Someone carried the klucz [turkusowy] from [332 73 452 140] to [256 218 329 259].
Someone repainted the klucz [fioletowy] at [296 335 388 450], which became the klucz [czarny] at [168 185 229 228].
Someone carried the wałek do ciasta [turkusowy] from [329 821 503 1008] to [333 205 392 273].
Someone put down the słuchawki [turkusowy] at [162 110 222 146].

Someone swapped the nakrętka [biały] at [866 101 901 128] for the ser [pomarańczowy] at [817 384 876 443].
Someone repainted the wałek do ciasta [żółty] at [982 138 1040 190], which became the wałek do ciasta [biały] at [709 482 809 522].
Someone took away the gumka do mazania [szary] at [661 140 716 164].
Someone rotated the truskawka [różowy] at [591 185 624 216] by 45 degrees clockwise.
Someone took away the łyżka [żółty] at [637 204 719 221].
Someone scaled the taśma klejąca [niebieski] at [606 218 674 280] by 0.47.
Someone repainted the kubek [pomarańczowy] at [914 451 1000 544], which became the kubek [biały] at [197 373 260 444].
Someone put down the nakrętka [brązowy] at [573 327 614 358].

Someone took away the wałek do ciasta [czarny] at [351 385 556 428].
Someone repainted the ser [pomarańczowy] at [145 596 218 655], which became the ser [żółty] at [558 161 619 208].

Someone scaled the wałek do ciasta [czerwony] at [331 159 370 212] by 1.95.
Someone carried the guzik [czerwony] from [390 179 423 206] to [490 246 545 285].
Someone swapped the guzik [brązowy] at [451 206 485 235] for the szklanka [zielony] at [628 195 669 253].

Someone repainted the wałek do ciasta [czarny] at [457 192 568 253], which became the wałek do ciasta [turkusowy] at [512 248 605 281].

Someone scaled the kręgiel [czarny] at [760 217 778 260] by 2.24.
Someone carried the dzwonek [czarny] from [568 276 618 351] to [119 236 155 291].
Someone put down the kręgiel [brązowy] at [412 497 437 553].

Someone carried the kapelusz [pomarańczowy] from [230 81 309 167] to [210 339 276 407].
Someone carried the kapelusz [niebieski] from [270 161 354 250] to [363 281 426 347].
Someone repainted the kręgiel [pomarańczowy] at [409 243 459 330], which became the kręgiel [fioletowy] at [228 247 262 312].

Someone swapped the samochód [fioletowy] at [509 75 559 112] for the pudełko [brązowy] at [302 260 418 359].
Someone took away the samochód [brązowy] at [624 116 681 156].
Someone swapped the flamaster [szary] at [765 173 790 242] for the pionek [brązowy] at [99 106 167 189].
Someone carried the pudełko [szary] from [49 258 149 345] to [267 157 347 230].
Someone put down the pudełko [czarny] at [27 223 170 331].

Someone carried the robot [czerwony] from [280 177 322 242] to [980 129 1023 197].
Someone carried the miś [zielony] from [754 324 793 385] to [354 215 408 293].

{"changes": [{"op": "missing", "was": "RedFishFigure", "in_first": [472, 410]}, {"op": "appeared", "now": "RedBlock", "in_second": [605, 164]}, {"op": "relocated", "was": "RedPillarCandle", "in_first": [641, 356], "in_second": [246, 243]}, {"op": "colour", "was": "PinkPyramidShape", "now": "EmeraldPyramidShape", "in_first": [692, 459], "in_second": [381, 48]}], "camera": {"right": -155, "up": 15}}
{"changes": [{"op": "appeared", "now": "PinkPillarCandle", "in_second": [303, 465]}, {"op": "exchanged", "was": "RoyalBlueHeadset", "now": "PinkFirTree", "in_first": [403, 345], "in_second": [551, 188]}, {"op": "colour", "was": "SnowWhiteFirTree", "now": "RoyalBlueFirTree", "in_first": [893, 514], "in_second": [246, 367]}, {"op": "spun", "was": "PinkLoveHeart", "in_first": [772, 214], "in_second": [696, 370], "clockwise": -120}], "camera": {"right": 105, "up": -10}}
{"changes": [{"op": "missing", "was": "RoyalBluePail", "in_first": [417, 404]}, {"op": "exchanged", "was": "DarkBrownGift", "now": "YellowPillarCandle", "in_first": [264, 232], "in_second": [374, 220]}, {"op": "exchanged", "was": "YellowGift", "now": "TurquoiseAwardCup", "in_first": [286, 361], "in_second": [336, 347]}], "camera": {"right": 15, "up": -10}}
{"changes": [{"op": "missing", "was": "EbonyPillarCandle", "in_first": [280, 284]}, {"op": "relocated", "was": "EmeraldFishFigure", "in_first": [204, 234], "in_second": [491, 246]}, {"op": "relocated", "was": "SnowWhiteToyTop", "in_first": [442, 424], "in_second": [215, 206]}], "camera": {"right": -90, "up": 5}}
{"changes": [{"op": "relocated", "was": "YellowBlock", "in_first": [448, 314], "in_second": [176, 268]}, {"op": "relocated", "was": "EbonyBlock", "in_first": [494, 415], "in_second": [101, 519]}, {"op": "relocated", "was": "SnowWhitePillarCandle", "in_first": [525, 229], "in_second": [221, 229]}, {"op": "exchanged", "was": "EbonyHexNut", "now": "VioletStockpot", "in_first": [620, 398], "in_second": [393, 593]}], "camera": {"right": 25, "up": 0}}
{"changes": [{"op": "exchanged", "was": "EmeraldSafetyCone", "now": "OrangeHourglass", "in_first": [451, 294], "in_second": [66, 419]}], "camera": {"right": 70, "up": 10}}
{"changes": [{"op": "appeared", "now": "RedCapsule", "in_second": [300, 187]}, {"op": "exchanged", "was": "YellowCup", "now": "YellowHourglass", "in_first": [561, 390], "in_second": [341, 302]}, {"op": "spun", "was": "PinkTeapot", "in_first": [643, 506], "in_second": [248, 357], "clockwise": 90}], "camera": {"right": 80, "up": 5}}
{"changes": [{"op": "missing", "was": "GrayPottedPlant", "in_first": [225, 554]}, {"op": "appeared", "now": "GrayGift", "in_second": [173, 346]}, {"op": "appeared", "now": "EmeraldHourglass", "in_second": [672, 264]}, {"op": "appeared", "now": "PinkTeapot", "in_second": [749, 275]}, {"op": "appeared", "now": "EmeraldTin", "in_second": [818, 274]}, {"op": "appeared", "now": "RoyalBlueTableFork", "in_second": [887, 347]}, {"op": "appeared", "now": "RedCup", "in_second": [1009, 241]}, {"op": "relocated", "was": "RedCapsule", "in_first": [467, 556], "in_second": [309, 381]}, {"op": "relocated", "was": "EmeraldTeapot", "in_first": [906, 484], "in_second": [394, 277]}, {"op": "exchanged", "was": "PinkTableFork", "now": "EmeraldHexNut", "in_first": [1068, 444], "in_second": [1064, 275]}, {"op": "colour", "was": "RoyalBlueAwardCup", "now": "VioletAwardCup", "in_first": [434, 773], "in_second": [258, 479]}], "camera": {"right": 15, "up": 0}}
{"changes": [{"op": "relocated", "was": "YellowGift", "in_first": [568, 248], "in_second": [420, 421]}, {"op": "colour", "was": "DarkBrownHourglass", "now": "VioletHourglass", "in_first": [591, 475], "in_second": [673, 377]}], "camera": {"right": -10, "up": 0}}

──────

▶ **Exercise**
Once you find the line with "Someone repainted the klucz" above, print it and every line after it up to and including the line with "Someone carried the wałek", exactly as written and nothing else.

▶ **The completed task**
Someone repainted the klucz [fioletowy] at [296 335 388 450], which became the klucz [czarny] at [168 185 229 228].
Someone carried the wałek do ciasta [turkusowy] from [329 821 503 1008] to [333 205 392 273].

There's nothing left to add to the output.